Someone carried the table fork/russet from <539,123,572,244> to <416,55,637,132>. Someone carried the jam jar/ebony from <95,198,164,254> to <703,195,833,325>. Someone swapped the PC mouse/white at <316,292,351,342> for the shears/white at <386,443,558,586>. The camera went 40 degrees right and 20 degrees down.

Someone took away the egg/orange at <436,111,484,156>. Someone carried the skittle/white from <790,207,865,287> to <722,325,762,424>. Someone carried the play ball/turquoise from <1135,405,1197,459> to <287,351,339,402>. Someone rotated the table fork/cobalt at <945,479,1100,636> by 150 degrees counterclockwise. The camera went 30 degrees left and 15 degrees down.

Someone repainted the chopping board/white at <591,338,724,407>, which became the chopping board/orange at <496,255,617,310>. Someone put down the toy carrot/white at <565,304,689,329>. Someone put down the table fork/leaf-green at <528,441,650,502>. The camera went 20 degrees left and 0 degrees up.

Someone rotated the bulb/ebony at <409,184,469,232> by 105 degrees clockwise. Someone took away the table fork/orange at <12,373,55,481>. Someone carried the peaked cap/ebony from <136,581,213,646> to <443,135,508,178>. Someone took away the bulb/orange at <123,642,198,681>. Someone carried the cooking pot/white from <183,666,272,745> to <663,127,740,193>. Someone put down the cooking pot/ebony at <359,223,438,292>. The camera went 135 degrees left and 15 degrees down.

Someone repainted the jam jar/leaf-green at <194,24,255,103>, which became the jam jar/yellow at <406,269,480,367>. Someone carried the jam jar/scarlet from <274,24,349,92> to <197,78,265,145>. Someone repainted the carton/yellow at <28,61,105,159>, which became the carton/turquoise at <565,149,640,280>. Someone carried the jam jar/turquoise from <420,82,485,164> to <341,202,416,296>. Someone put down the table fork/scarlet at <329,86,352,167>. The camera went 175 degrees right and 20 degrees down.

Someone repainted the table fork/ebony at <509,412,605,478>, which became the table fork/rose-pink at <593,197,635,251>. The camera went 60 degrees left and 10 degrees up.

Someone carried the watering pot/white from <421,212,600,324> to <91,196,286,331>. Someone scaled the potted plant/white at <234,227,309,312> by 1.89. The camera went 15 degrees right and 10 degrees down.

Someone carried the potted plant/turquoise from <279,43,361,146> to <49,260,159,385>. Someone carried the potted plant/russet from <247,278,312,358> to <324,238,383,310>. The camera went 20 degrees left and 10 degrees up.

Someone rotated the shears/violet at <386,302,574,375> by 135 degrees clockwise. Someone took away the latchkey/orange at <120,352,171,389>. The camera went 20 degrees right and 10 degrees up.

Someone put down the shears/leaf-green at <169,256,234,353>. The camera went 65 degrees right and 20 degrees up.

Description of the task
A word-for-word transcription of all the data is needed.

Solution to the exercise
Someone carried the table fork/russet from <539,123,572,244> to <416,55,637,132>. Someone carried the jam jar/ebony from <95,198,164,254> to <703,195,833,325>. Someone swapped the PC mouse/white at <316,292,351,342> for the shears/white at <386,443,558,586>. The camera went 40 degrees right and 20 degrees down.

Someone took away the egg/orange at <436,111,484,156>. Someone carried the skittle/white from <790,207,865,287> to <722,325,762,424>. Someone carried the play ball/turquoise from <1135,405,1197,459> to <287,351,339,402>. Someone rotated the table fork/cobalt at <945,479,1100,636> by 150 degrees counterclockwise. The camera went 30 degrees left and 15 degrees down.

Someone repainted the chopping board/white at <591,338,724,407>, which became the chopping board/orange at <496,255,617,310>. Someone put down the toy carrot/white at <565,304,689,329>. Someone put down the table fork/leaf-green at <528,441,650,502>. The camera went 20 degrees left and 0 degrees up.

Someone rotated the bulb/ebony at <409,184,469,232> by 105 degrees clockwise. Someone took away the table fork/orange at <12,373,55,481>. Someone carried the peaked cap/ebony from <136,581,213,646> to <443,135,508,178>. Someone took away the bulb/orange at <123,642,198,681>. Someone carried the cooking pot/white from <183,666,272,745> to <663,127,740,193>. Someone put down the cooking pot/ebony at <359,223,438,292>. The camera went 135 degrees left and 15 degrees down.

Someone repainted the jam jar/leaf-green at <194,24,255,103>, which became the jam jar/yellow at <406,269,480,367>. Someone carried the jam jar/scarlet from <274,24,349,92> to <197,78,265,145>. Someone repainted the carton/yellow at <28,61,105,159>, which became the carton/turquoise at <565,149,640,280>. Someone carried the jam jar/turquoise from <420,82,485,164> to <341,202,416,296>. Someone put down the table fork/scarlet at <329,86,352,167>. The camera went 175 degrees right and 20 degrees down.

Someone repainted the table fork/ebony at <509,412,605,478>, which became the table fork/rose-pink at <593,197,635,251>. The camera went 60 degrees left and 10 degrees up.

Someone carried the watering pot/white from <421,212,600,324> to <91,196,286,331>. Someone scaled the potted plant/white at <234,227,309,312> by 1.89. The camera went 15 degrees right and 10 degrees down.

Someone carried the potted plant/turquoise from <279,43,361,146> to <49,260,159,385>. Someone carried the potted plant/russet from <247,278,312,358> to <324,238,383,310>. The camera went 20 degrees left and 10 degrees up.

Someone rotated the shears/violet at <386,302,574,375> by 135 degrees clockwise. Someone took away the latchkey/orange at <120,352,171,389>. The camera went 20 degrees right and 10 degrees up.

Someone put down the shears/leaf-green at <169,256,234,353>. The camera went 65 degrees right and 20 degrees up.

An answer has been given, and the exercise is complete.